Wherever the word "orange" turns up in a line of the entries, copy that line.

= Object inventory data =
================

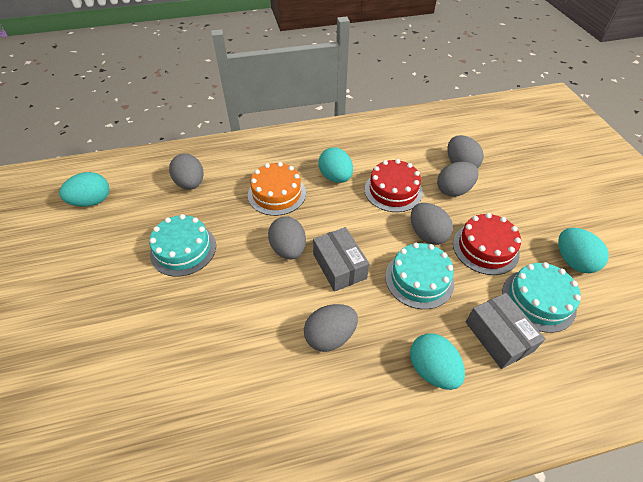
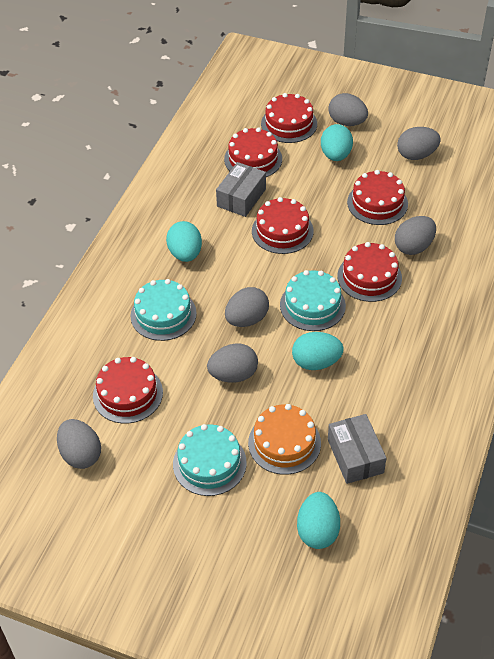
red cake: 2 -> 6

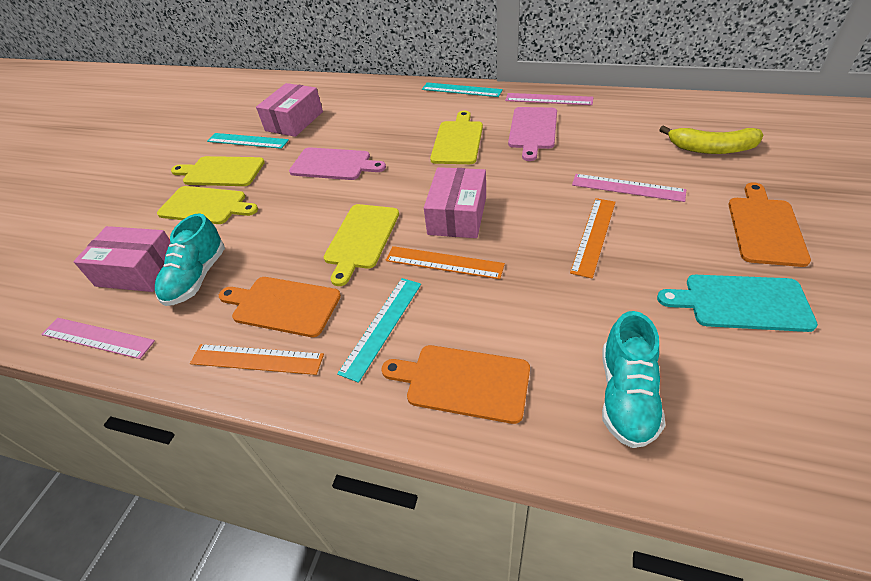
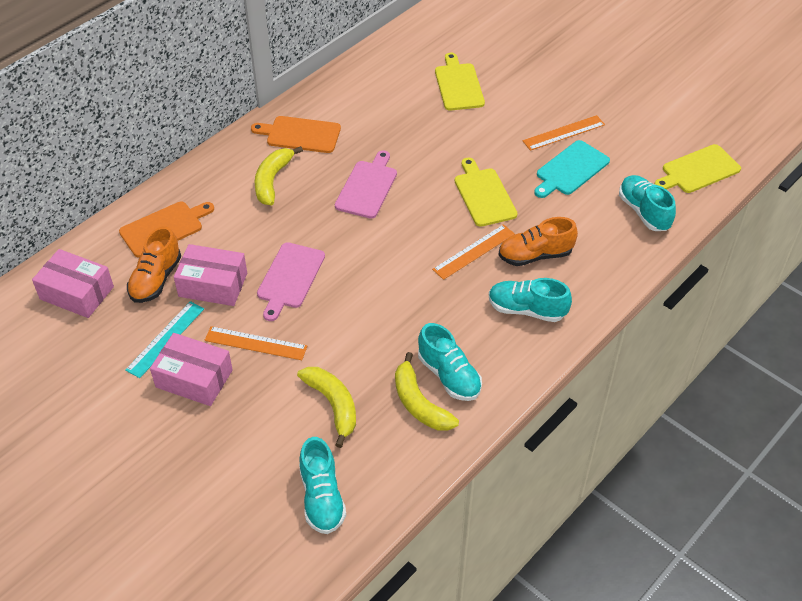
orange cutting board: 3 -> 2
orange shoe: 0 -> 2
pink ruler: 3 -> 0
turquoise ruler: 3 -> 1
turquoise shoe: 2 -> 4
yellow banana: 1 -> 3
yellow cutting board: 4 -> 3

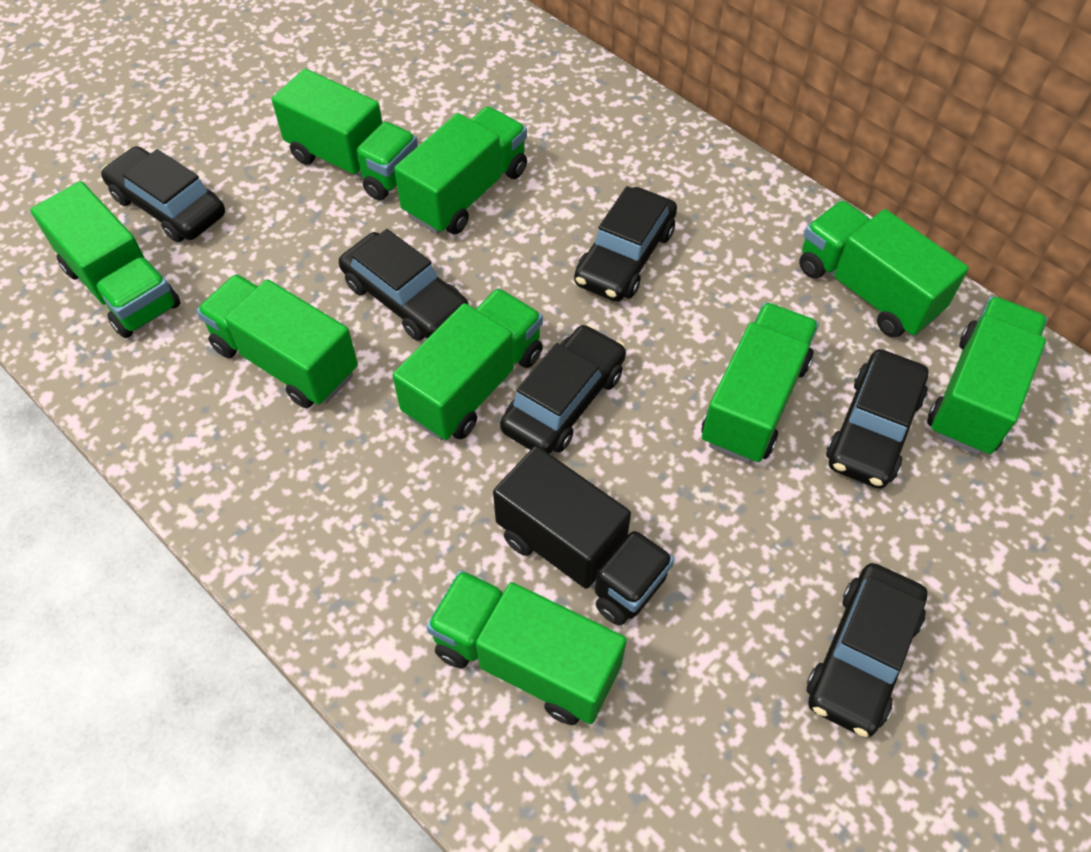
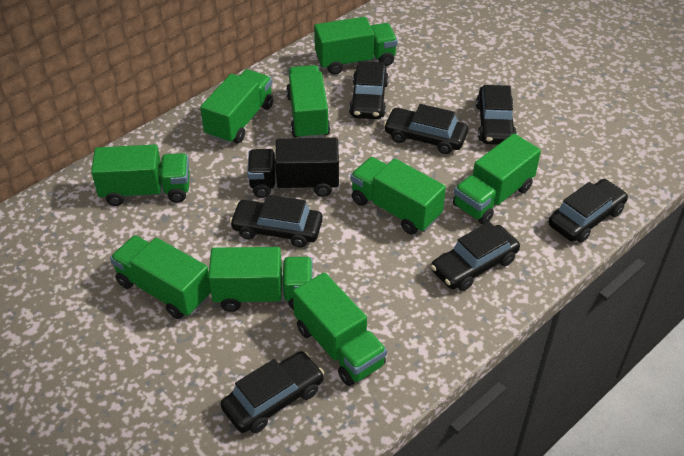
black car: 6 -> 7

================

= Worked solution =
orange cutting board: 3 -> 2
orange shoe: 0 -> 2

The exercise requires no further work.